• **Exercise brief**
Filter the records below for the word "rolling". Keep each line that has it.
——
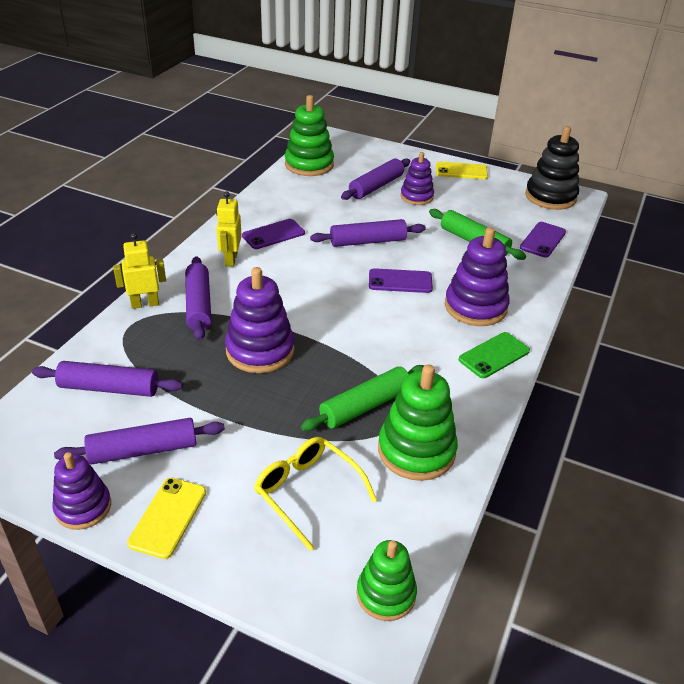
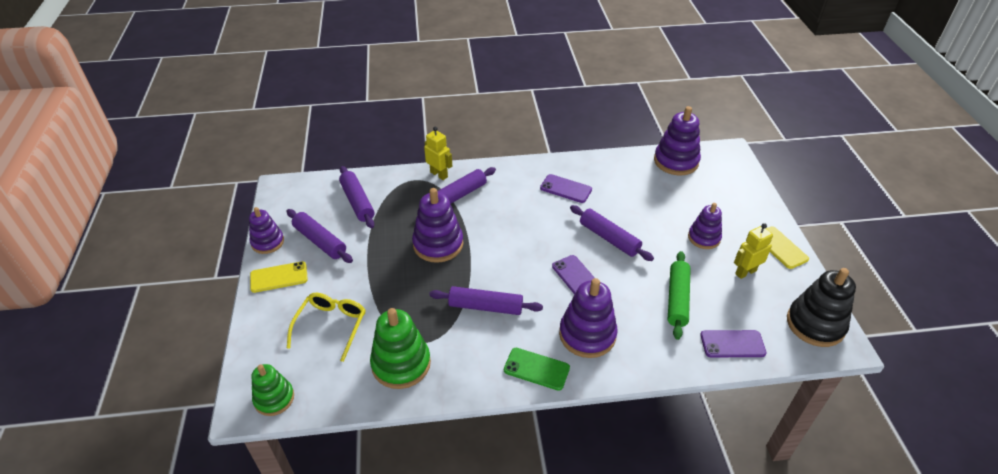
camera: 60 degrees right, 5 degrees up
(230, 259) = (517, 184): yellow robot -> yellow robot (745, 272)
(309, 164) = (676, 161): green stacking toy -> purple stacking toy
(365, 406) = (425, 319): green rolling pin -> none
(376, 186) = (690, 209): purple rolling pin -> purple rolling pin (486, 307)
——
• **Answer section**
(365, 406) = (425, 319): green rolling pin -> none
(376, 186) = (690, 209): purple rolling pin -> purple rolling pin (486, 307)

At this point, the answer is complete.